WHAT THE TASK REQUIRES:
An exact reproduction of all the data is needed, with no images in it.

——————————

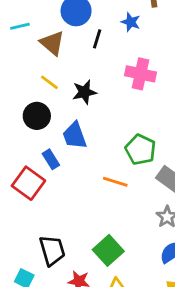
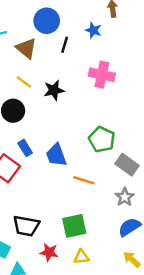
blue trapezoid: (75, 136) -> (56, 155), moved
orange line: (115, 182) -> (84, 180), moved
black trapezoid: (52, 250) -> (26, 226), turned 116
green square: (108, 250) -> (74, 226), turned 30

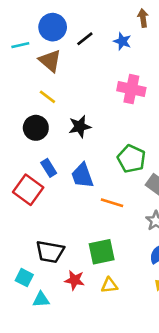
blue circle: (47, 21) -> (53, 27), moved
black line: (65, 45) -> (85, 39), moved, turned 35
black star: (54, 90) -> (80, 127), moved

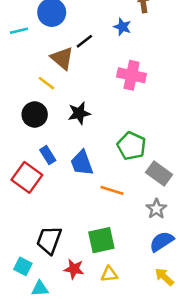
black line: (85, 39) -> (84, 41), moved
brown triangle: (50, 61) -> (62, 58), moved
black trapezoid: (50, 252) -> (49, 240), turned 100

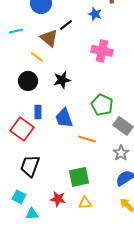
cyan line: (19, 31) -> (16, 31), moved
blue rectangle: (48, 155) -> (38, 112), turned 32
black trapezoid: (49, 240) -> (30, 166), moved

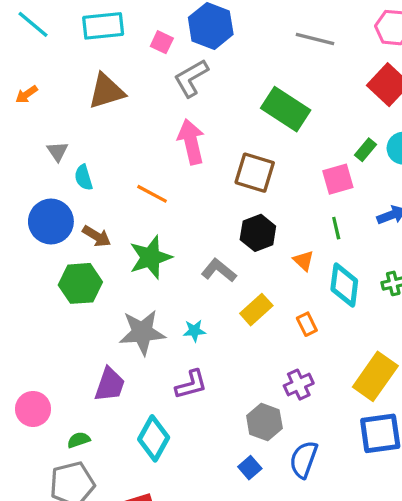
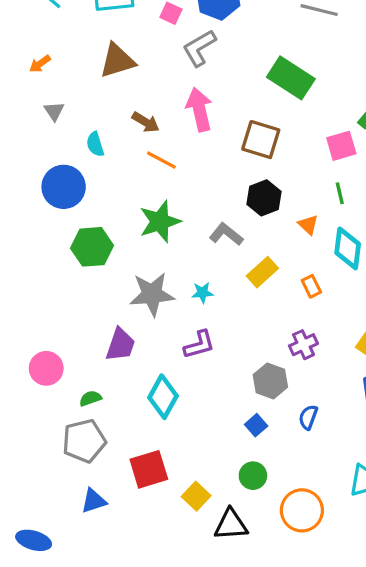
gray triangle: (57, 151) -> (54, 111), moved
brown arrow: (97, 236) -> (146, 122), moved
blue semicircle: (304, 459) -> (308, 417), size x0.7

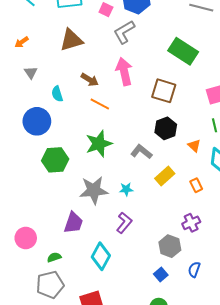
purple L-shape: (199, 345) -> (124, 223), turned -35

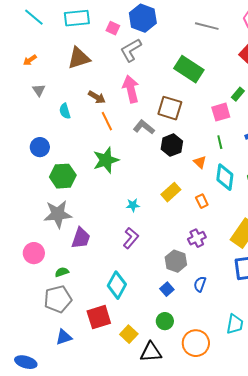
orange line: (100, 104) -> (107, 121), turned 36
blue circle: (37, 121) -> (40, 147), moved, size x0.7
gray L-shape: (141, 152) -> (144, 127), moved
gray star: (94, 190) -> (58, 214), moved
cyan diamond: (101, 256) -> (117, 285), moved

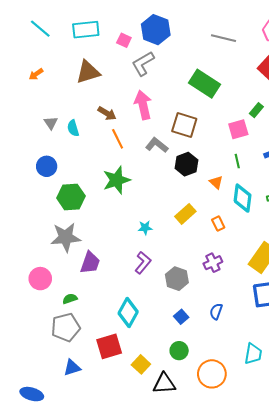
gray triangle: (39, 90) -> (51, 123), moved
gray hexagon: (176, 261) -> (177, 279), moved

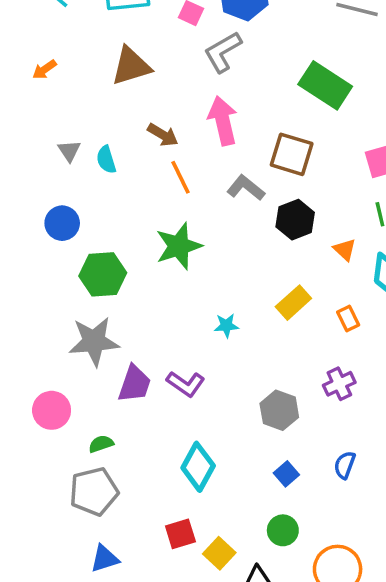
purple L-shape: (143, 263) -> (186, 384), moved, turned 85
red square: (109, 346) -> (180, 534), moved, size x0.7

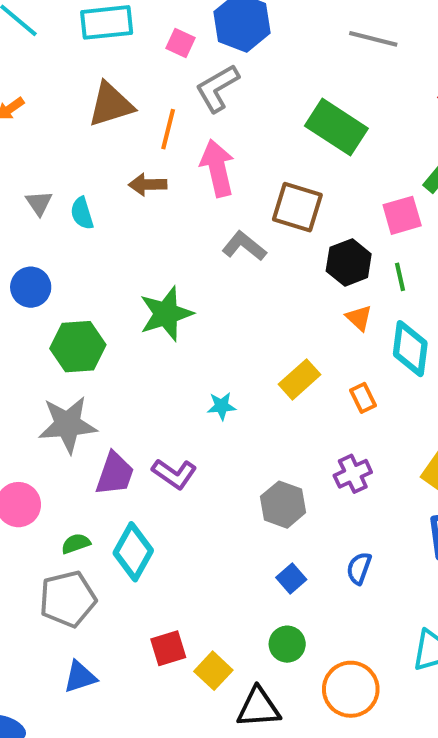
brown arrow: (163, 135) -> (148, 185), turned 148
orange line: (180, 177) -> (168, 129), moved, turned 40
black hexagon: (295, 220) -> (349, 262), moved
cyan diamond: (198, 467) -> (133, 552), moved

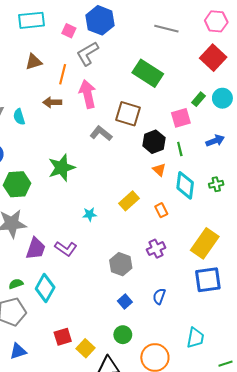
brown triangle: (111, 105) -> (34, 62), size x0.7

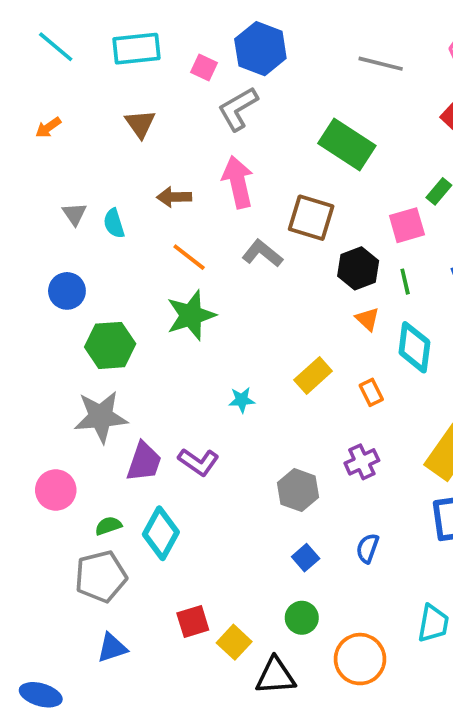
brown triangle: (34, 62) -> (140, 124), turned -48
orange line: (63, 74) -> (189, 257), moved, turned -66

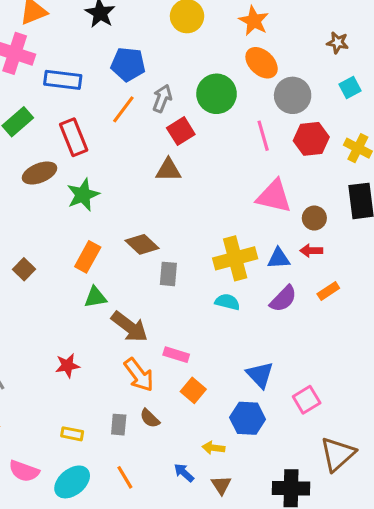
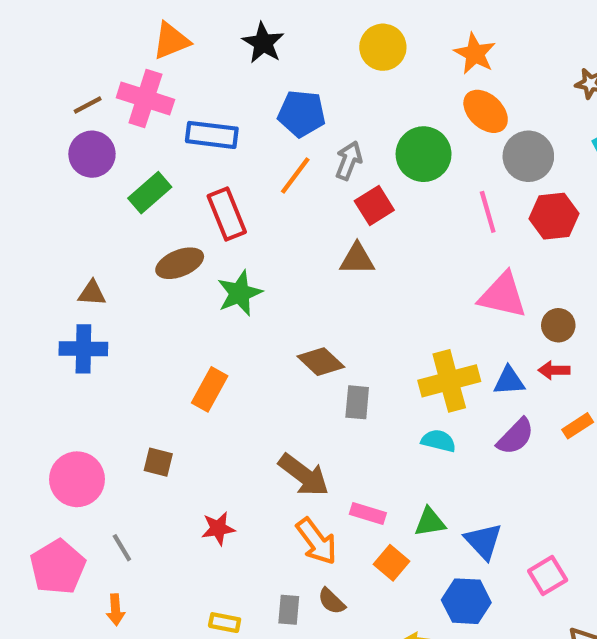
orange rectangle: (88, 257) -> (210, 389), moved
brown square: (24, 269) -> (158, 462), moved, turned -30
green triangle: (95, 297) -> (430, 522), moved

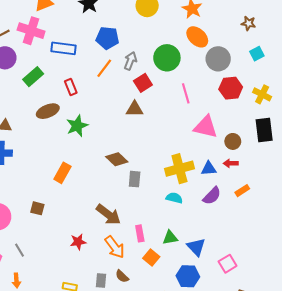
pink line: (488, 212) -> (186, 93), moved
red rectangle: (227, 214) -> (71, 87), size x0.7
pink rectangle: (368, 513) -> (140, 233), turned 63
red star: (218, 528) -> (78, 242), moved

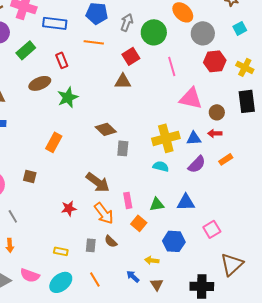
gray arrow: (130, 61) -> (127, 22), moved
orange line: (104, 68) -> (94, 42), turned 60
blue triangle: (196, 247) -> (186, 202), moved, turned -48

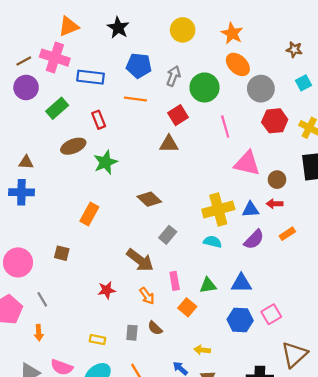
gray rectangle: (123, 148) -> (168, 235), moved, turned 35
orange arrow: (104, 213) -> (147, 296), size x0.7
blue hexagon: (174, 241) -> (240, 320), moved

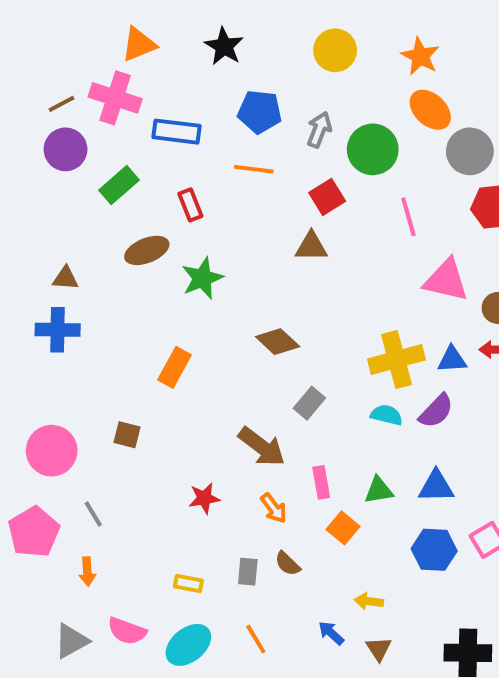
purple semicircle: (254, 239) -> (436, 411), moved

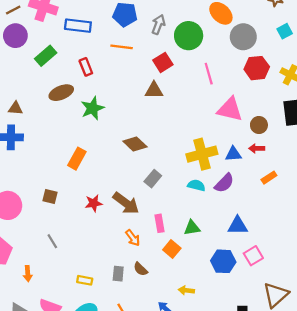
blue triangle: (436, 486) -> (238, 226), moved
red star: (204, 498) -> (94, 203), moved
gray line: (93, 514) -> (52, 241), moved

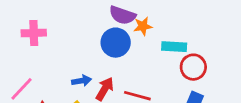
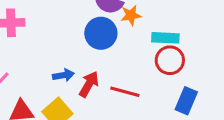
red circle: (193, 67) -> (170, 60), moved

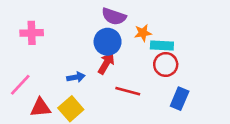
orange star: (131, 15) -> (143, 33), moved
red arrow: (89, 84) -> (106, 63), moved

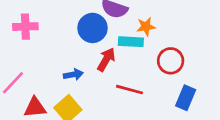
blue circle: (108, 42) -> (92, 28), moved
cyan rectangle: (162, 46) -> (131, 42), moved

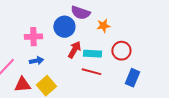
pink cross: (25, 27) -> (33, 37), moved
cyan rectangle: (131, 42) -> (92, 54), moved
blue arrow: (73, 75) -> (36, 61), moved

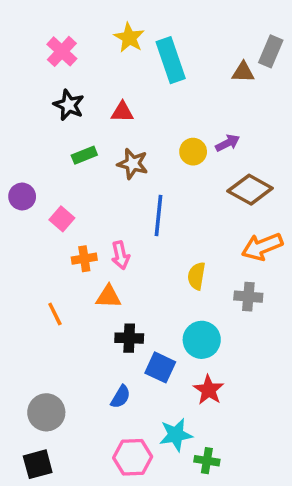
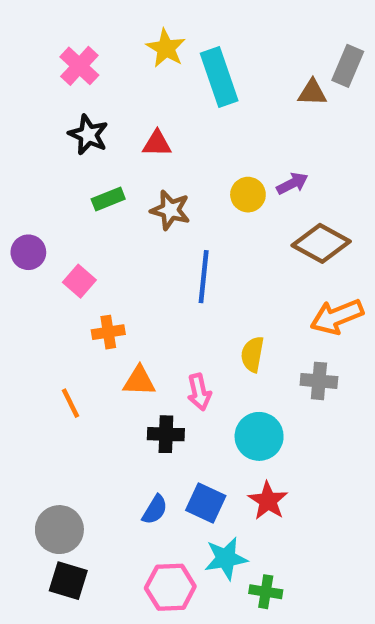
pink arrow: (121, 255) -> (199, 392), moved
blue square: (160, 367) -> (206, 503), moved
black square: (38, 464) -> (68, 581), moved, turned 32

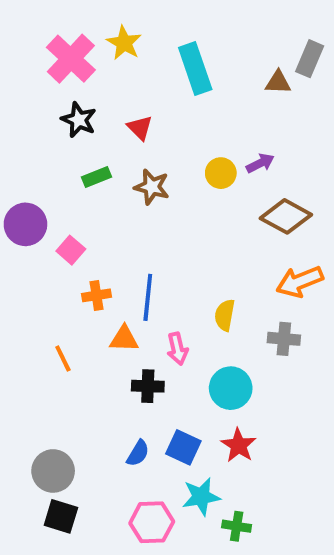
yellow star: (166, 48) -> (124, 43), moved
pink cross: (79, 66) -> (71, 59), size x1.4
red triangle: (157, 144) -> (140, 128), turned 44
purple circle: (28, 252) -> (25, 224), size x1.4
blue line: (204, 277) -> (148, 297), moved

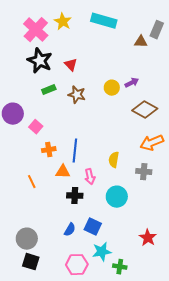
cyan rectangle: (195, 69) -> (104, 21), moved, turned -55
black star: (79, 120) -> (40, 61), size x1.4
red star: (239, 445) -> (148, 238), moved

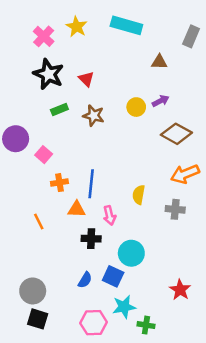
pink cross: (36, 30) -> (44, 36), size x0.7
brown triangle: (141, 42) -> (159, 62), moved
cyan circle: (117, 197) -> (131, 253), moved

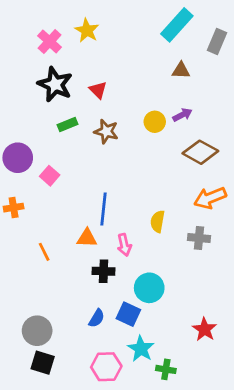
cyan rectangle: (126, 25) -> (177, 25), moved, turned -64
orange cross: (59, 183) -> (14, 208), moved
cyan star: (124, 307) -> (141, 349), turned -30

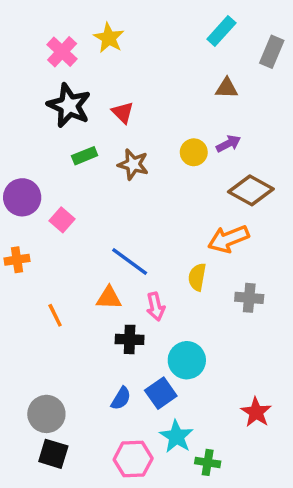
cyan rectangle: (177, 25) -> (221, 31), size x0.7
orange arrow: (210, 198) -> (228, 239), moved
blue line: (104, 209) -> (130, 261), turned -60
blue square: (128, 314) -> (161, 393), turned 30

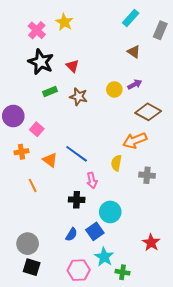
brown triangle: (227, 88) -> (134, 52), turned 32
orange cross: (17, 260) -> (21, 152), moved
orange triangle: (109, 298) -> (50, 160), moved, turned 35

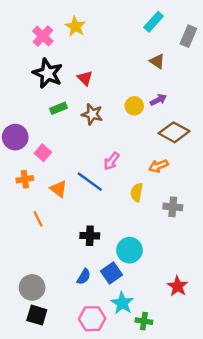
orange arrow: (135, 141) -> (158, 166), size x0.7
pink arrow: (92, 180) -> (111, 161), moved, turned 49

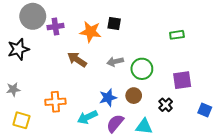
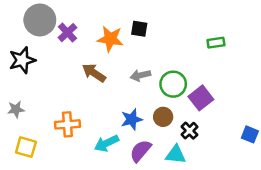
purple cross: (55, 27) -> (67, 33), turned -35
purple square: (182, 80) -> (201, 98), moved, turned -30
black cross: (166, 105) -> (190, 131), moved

——————————

SOLUTION TO THIS EXERCISE:
blue trapezoid: (75, 136) -> (56, 155), moved
orange line: (115, 182) -> (84, 180), moved
black trapezoid: (52, 250) -> (26, 226), turned 116
green square: (108, 250) -> (74, 226), turned 30

blue circle: (47, 21) -> (53, 27), moved
black line: (65, 45) -> (85, 39), moved, turned 35
black star: (54, 90) -> (80, 127), moved

black line: (85, 39) -> (84, 41), moved
brown triangle: (50, 61) -> (62, 58), moved
black trapezoid: (50, 252) -> (49, 240), turned 100

cyan line: (19, 31) -> (16, 31), moved
blue rectangle: (48, 155) -> (38, 112), turned 32
black trapezoid: (49, 240) -> (30, 166), moved

gray triangle: (57, 151) -> (54, 111), moved
brown arrow: (97, 236) -> (146, 122), moved
blue semicircle: (304, 459) -> (308, 417), size x0.7

purple L-shape: (199, 345) -> (124, 223), turned -35

orange line: (100, 104) -> (107, 121), turned 36
blue circle: (37, 121) -> (40, 147), moved, size x0.7
gray L-shape: (141, 152) -> (144, 127), moved
gray star: (94, 190) -> (58, 214), moved
cyan diamond: (101, 256) -> (117, 285), moved

gray triangle: (39, 90) -> (51, 123), moved
gray hexagon: (176, 261) -> (177, 279), moved

purple L-shape: (143, 263) -> (186, 384), moved, turned 85
red square: (109, 346) -> (180, 534), moved, size x0.7

brown arrow: (163, 135) -> (148, 185), turned 148
orange line: (180, 177) -> (168, 129), moved, turned 40
black hexagon: (295, 220) -> (349, 262), moved
cyan diamond: (198, 467) -> (133, 552), moved

brown triangle: (111, 105) -> (34, 62), size x0.7

brown triangle: (34, 62) -> (140, 124), turned -48
orange line: (63, 74) -> (189, 257), moved, turned -66

orange rectangle: (88, 257) -> (210, 389), moved
brown square: (24, 269) -> (158, 462), moved, turned -30
green triangle: (95, 297) -> (430, 522), moved

pink line: (488, 212) -> (186, 93), moved
red rectangle: (227, 214) -> (71, 87), size x0.7
pink rectangle: (368, 513) -> (140, 233), turned 63
red star: (218, 528) -> (78, 242), moved

gray arrow: (130, 61) -> (127, 22), moved
orange line: (104, 68) -> (94, 42), turned 60
blue triangle: (196, 247) -> (186, 202), moved, turned -48

gray rectangle: (123, 148) -> (168, 235), moved, turned 35
orange arrow: (104, 213) -> (147, 296), size x0.7
blue hexagon: (174, 241) -> (240, 320), moved

purple semicircle: (254, 239) -> (436, 411), moved

blue triangle: (436, 486) -> (238, 226), moved
red star: (204, 498) -> (94, 203), moved
gray line: (93, 514) -> (52, 241), moved

red circle: (193, 67) -> (170, 60), moved

orange star: (131, 15) -> (143, 33), moved
red arrow: (89, 84) -> (106, 63), moved

blue circle: (108, 42) -> (92, 28), moved
cyan rectangle: (162, 46) -> (131, 42), moved

pink cross: (25, 27) -> (33, 37), moved
cyan rectangle: (131, 42) -> (92, 54), moved
blue arrow: (73, 75) -> (36, 61), moved

pink arrow: (121, 255) -> (199, 392), moved
blue square: (160, 367) -> (206, 503), moved
black square: (38, 464) -> (68, 581), moved, turned 32

yellow star: (166, 48) -> (124, 43), moved
pink cross: (79, 66) -> (71, 59), size x1.4
red triangle: (157, 144) -> (140, 128), turned 44
purple circle: (28, 252) -> (25, 224), size x1.4
blue line: (204, 277) -> (148, 297), moved

cyan rectangle: (195, 69) -> (104, 21), moved, turned -55
black star: (79, 120) -> (40, 61), size x1.4
red star: (239, 445) -> (148, 238), moved

pink cross: (36, 30) -> (44, 36), size x0.7
brown triangle: (141, 42) -> (159, 62), moved
cyan circle: (117, 197) -> (131, 253), moved

cyan rectangle: (126, 25) -> (177, 25), moved, turned -64
orange cross: (59, 183) -> (14, 208), moved
cyan star: (124, 307) -> (141, 349), turned -30

cyan rectangle: (177, 25) -> (221, 31), size x0.7
orange arrow: (210, 198) -> (228, 239), moved
blue line: (104, 209) -> (130, 261), turned -60
blue square: (128, 314) -> (161, 393), turned 30

brown triangle: (227, 88) -> (134, 52), turned 32
orange cross: (17, 260) -> (21, 152), moved
orange triangle: (109, 298) -> (50, 160), moved, turned 35

orange arrow: (135, 141) -> (158, 166), size x0.7
pink arrow: (92, 180) -> (111, 161), moved, turned 49

purple cross: (55, 27) -> (67, 33), turned -35
purple square: (182, 80) -> (201, 98), moved, turned -30
black cross: (166, 105) -> (190, 131), moved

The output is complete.